▶ [Provided data]

..............................

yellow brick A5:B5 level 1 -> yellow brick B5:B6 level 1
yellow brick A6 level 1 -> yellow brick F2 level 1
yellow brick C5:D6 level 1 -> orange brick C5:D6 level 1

..............................

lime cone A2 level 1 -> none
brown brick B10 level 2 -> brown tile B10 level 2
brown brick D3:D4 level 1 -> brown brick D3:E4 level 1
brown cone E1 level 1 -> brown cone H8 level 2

..............................

▶ [Aim of the task] Restate word for word the lines in the material above from the one with "yellow brick A5:B5" to the one with "yellow brick C5:D6"; both of those lines count, and nothing else does.

▶ [Output for this exercise]
yellow brick A5:B5 level 1 -> yellow brick B5:B6 level 1
yellow brick A6 level 1 -> yellow brick F2 level 1
yellow brick C5:D6 level 1 -> orange brick C5:D6 level 1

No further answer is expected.